Extracted records section start

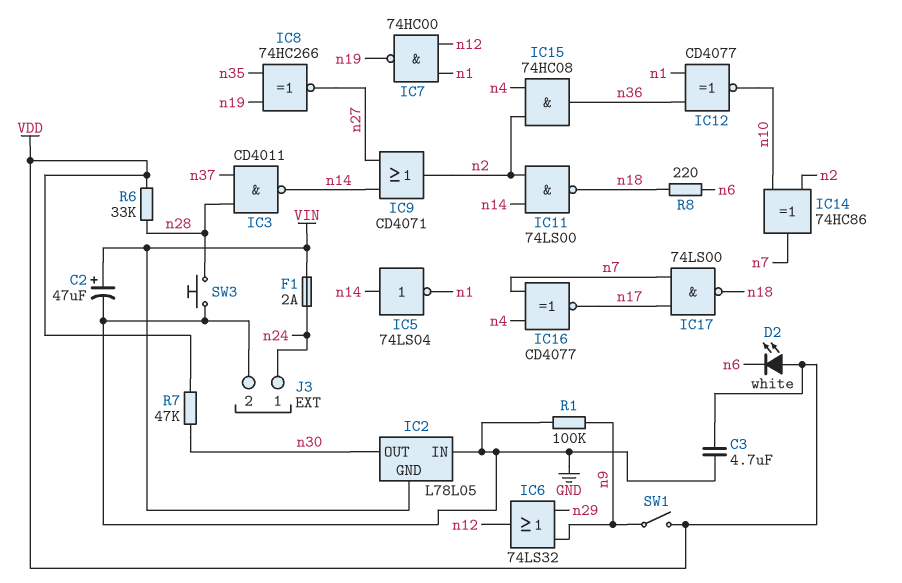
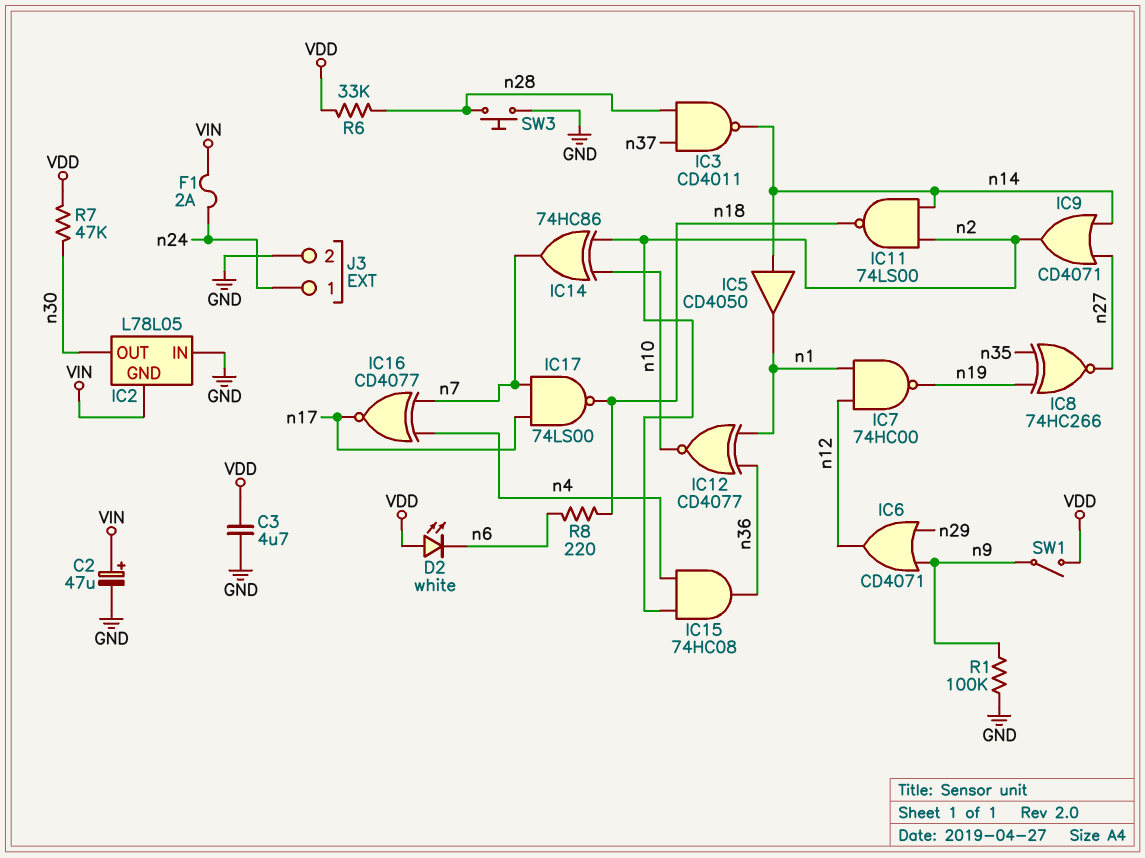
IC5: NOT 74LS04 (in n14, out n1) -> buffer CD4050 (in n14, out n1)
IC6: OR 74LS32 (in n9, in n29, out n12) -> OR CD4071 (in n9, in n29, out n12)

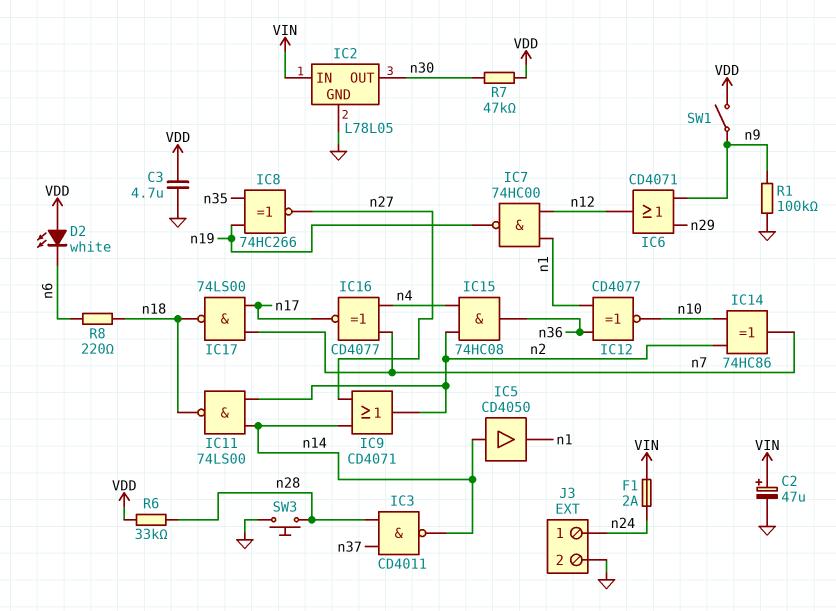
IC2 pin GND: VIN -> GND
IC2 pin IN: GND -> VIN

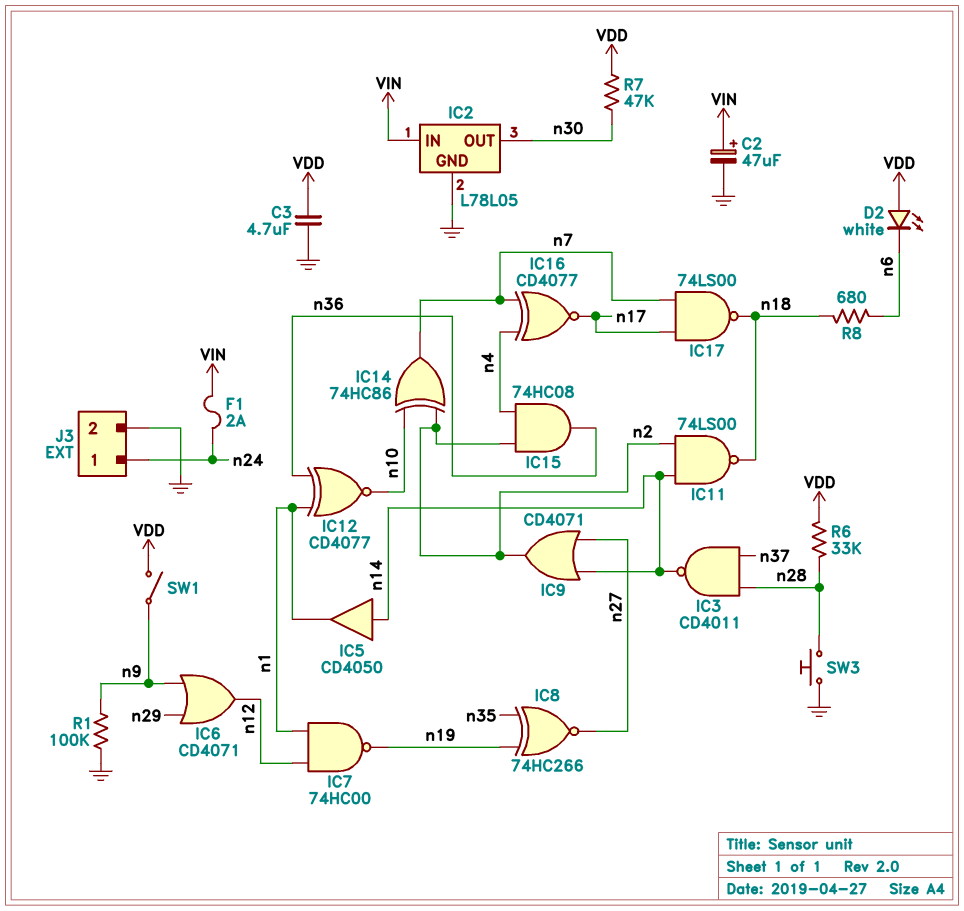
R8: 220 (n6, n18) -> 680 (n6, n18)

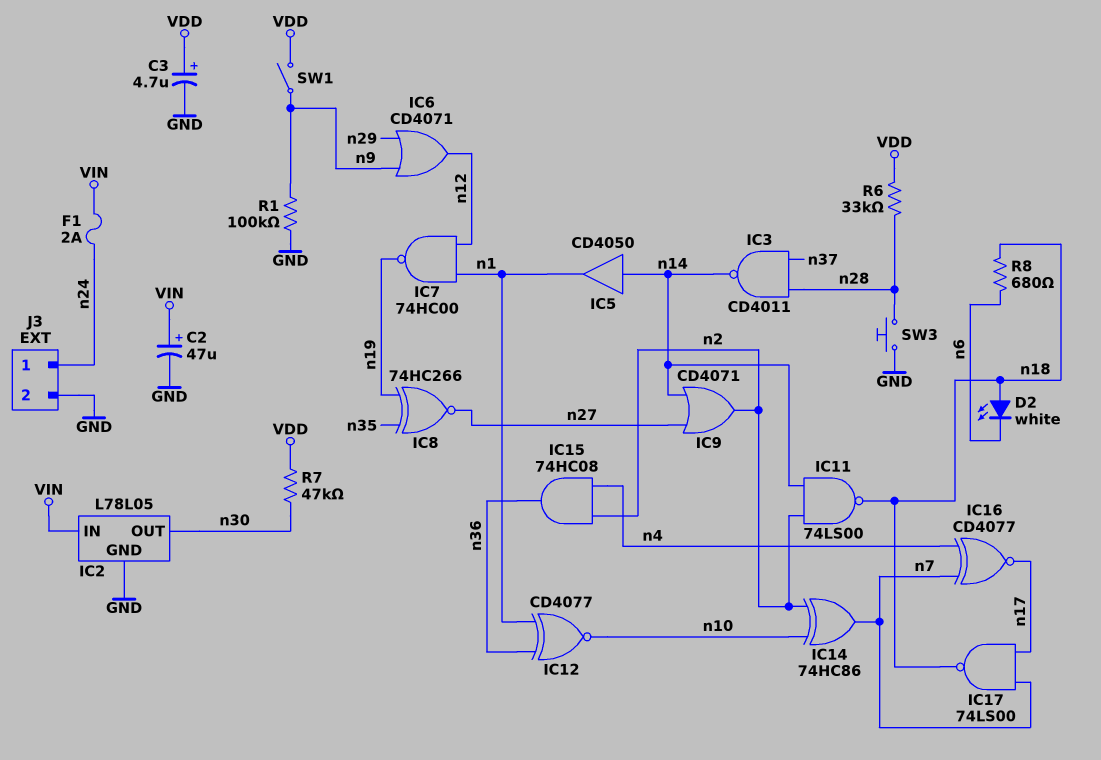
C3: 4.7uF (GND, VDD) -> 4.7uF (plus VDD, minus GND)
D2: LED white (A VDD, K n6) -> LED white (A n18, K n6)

Extracted records section end

If pictures appear in the data, omit them and copy all other parts exactly.

IC5: NOT 74LS04 (in n14, out n1) -> buffer CD4050 (in n14, out n1)
IC6: OR 74LS32 (in n9, in n29, out n12) -> OR CD4071 (in n9, in n29, out n12)

IC2 pin GND: VIN -> GND
IC2 pin IN: GND -> VIN

R8: 220 (n6, n18) -> 680 (n6, n18)

C3: 4.7uF (GND, VDD) -> 4.7uF (plus VDD, minus GND)
D2: LED white (A VDD, K n6) -> LED white (A n18, K n6)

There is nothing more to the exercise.